— WORK REQUIRED —
Here are some records; copy every line that holds the word "cône".

— RECORDS SHOWN —
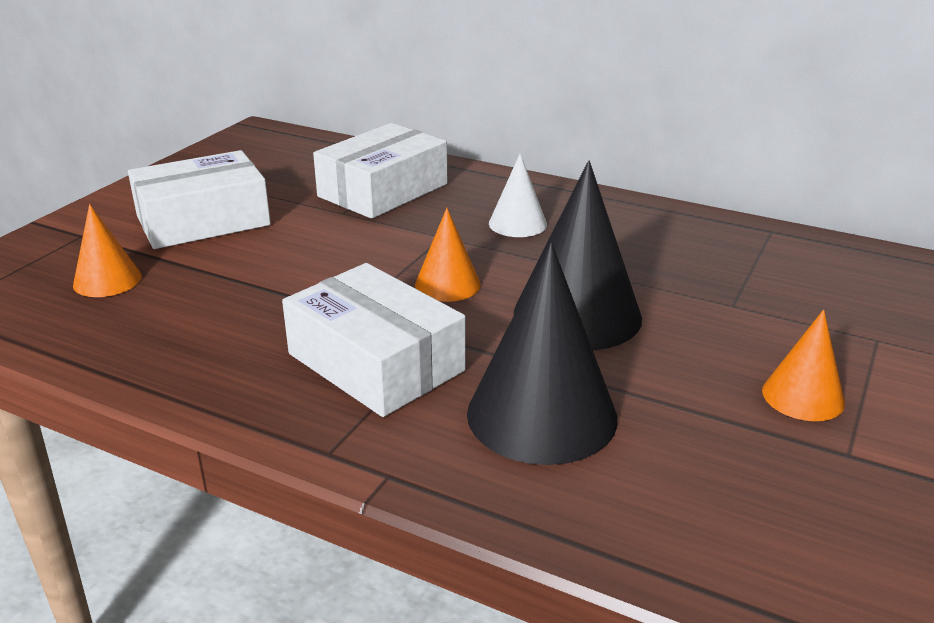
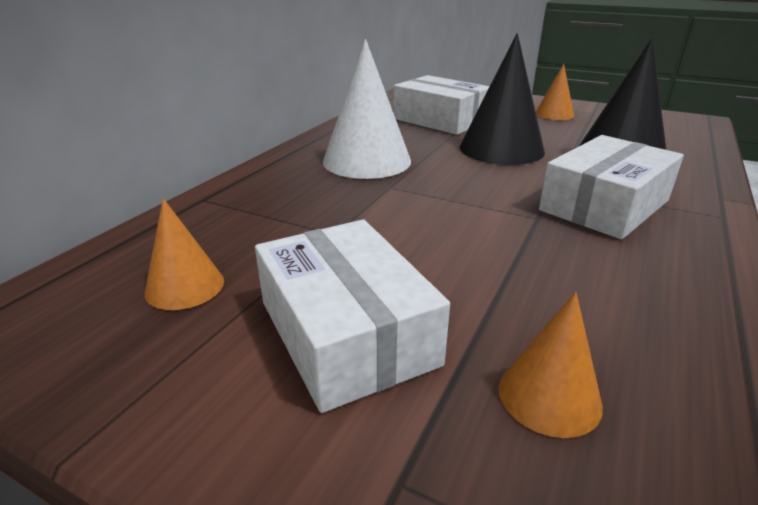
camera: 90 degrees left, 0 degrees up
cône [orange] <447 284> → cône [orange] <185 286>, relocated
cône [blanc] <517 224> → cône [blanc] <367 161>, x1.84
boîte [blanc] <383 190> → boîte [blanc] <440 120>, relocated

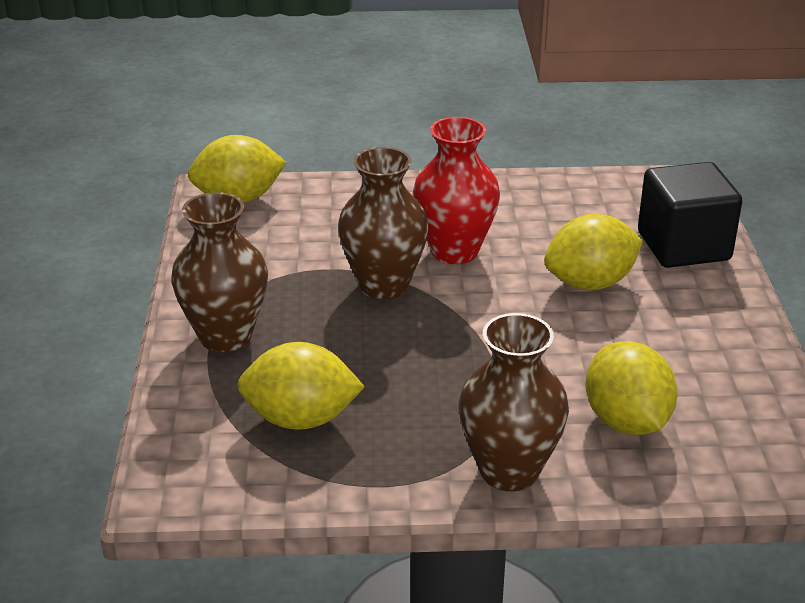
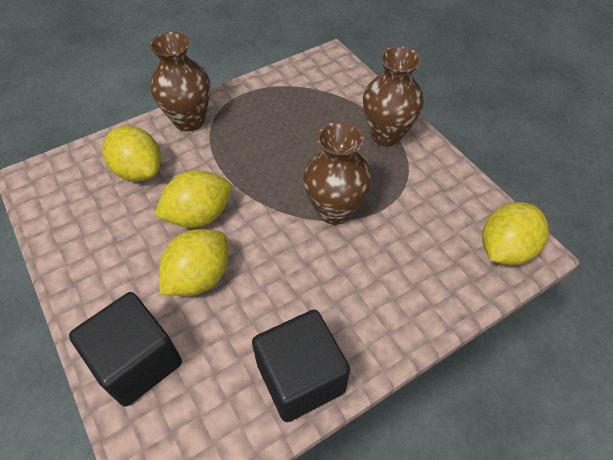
camera: 150 degrees right, 20 degrees up
citron [jaune] <301 419> → citron [jaune] <199 215>, relocated
- → cube [noir] <300 378>
vase [rouge] <454 251> → -

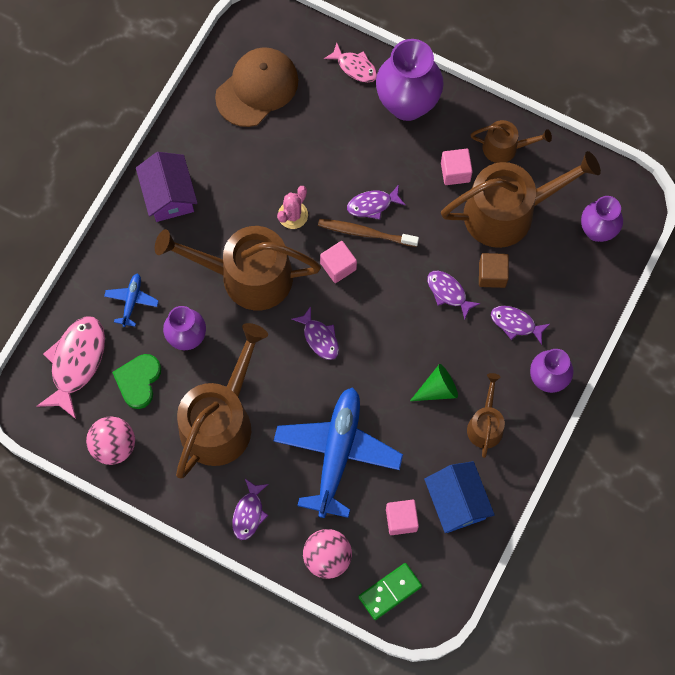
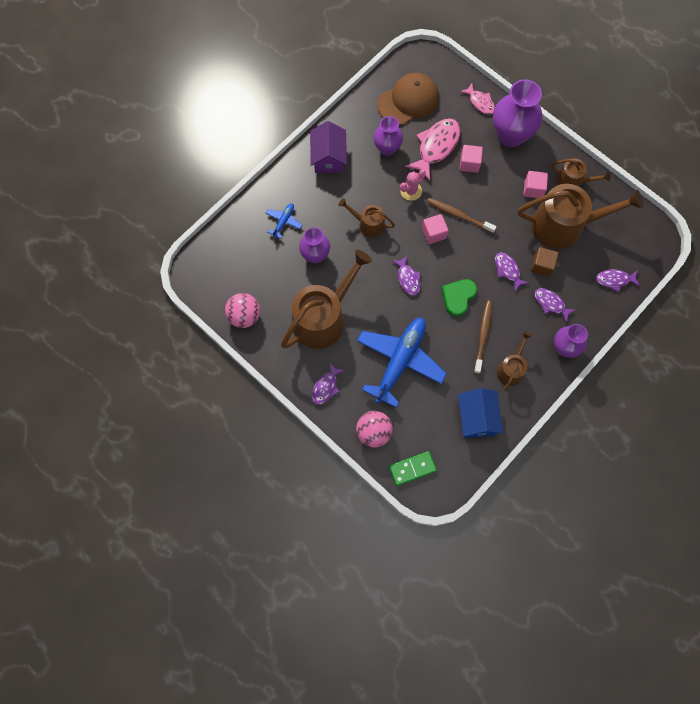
camera: 15 degrees right, 0 degrees up
arrosoir [marron] <247 276> → arrosoir [marron] <368 224>, x0.51
vase [violet] <597 231> → vase [violet] <387 148>, relocated
poisson [rose] <76 362> → poisson [rose] <436 147>, relocated
cœur [vert] <138 381> → cœur [vert] <458 297>, relocated
cube [rose] <401 520> → cube [rose] <469 163>, relocated
cône [vert] <437 389> → brosse à dents [marron] <483 335>
poisson [violet] <372 205> → poisson [violet] <614 280>, relocated

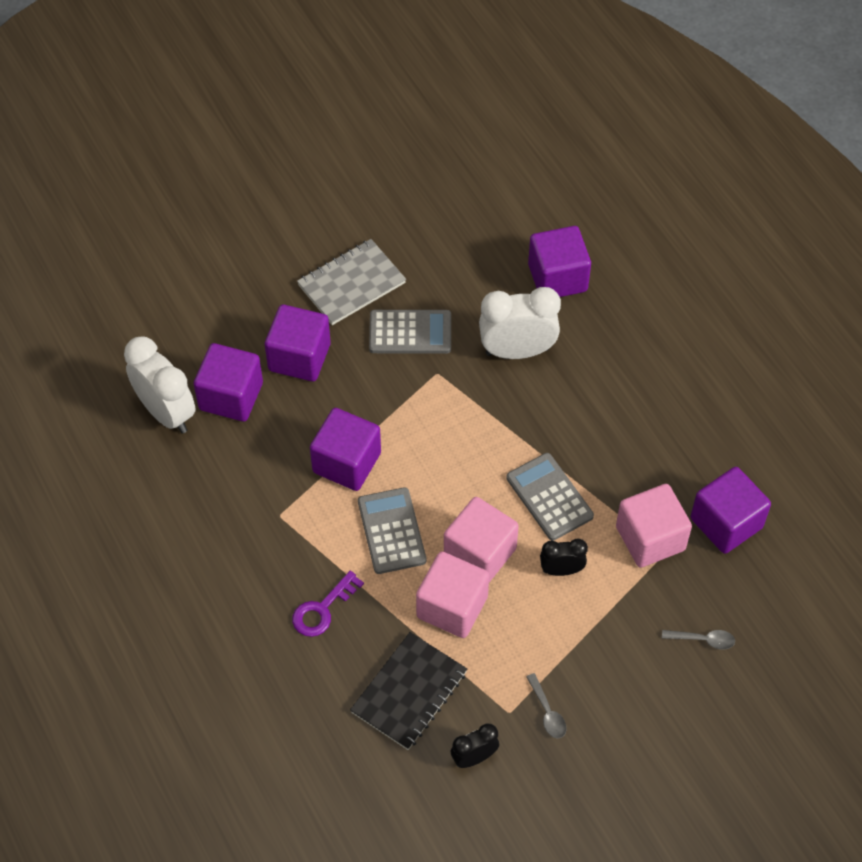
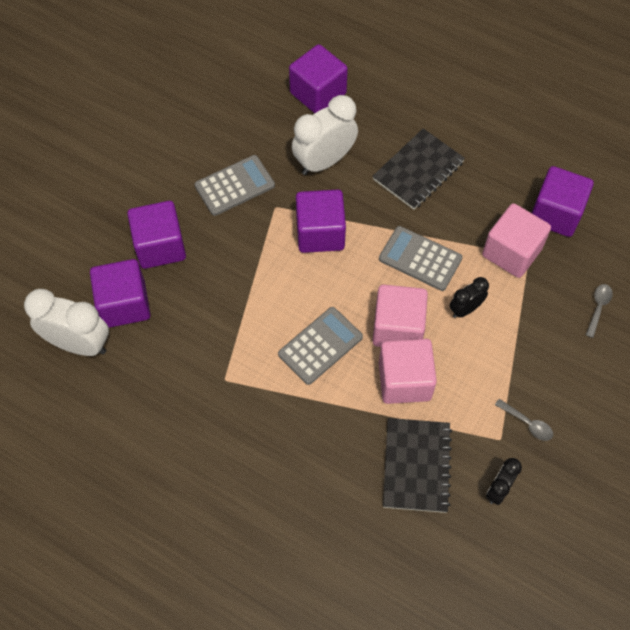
camera: 30 degrees left, 5 degrees up
calculatrice [gris] <392 531> → calculatrice [gris] <320 346>, 90 degrees clockwise
cube [violet] <347 462> → cube [violet] <320 233>, relocated
- → carnet [noir] <418 171>
cuillère [gris] <703 640> → cuillère [gris] <598 307>, 45 degrees counterclockwise
clé [violet] <322 609> → -
carnet [gris] <351 284> → -

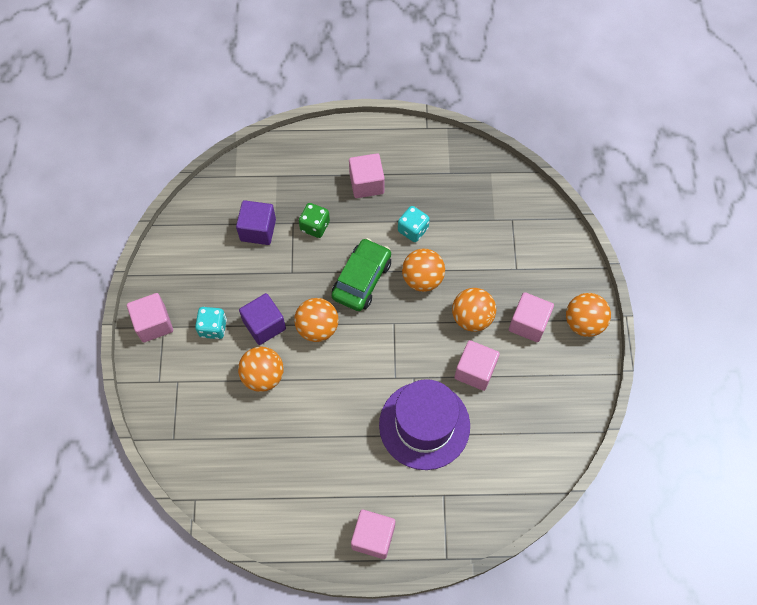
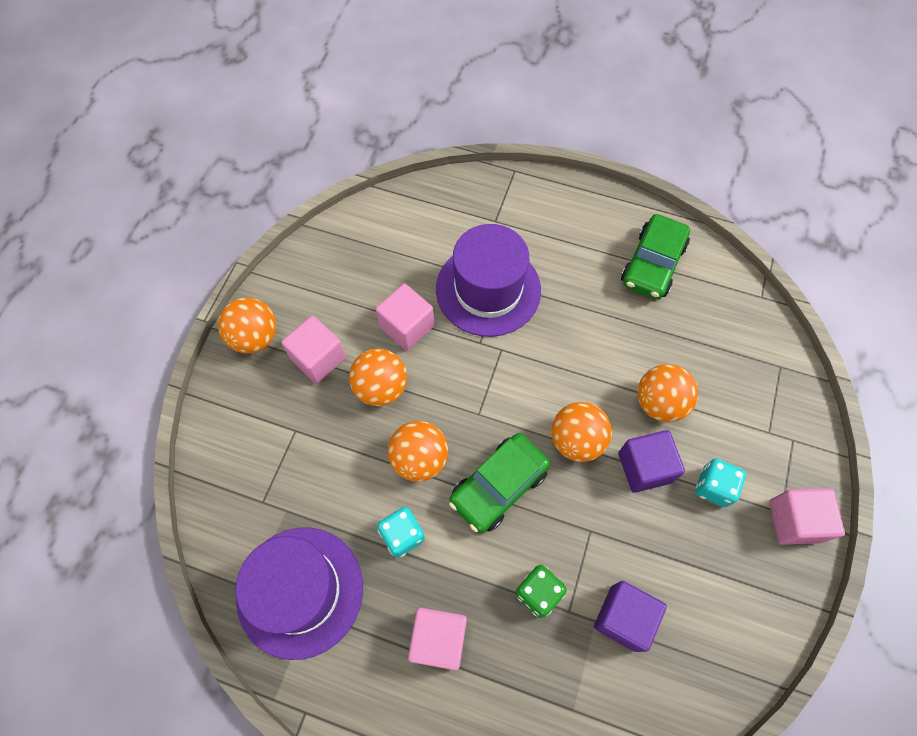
camera: 160 degrees left, 0 degrees up
- → chapeau [violet] <300 591>
- → voiture [vert] <652 264>
cube [rose] <373 537> → -

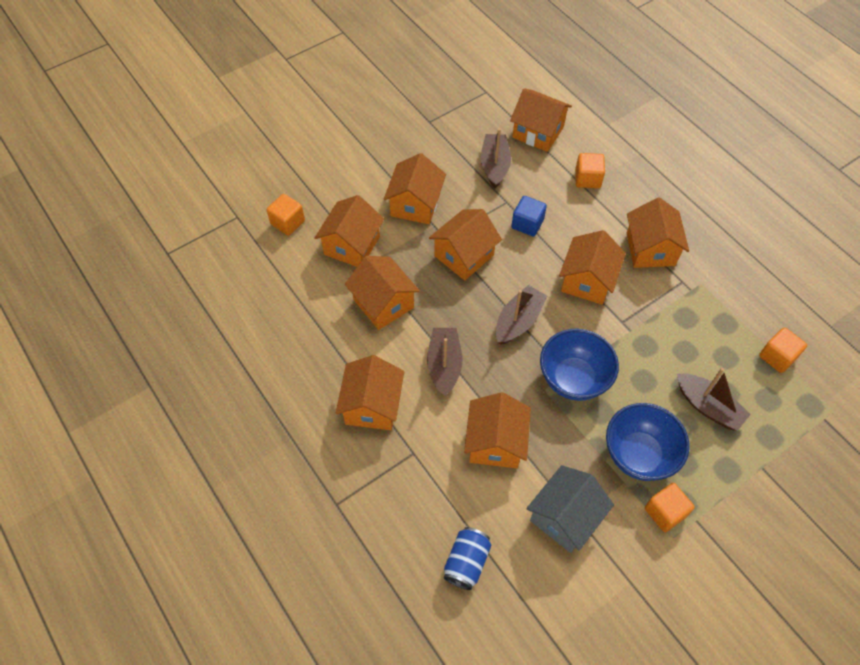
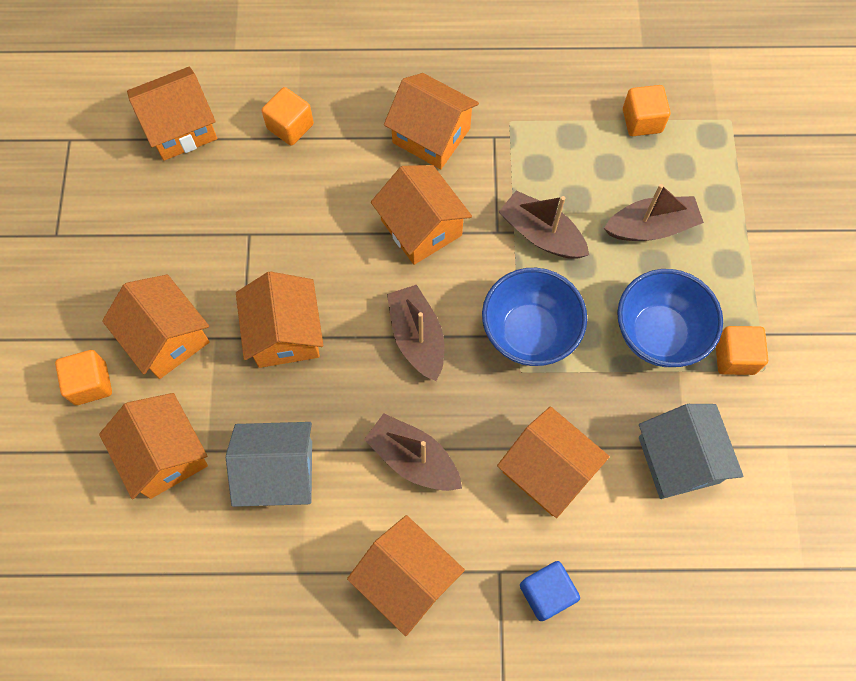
camera: 55 degrees left, 10 degrees up
cube [orange] <287 222> → cube [orange] <90 383>, relocated
maison [orange] <383 303> → maison [gris] <278 472>
bateau [marron] <494 166> → bateau [marron] <541 234>, relocated
cube [bleu] <527 224> → cube [bleu] <546 593>, relocated
canette [bleu] <466 562> → -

— TASK OUTPUT —
cône [orange] <447 284> → cône [orange] <185 286>, relocated
cône [blanc] <517 224> → cône [blanc] <367 161>, x1.84
cône [vert] <437 389> → brosse à dents [marron] <483 335>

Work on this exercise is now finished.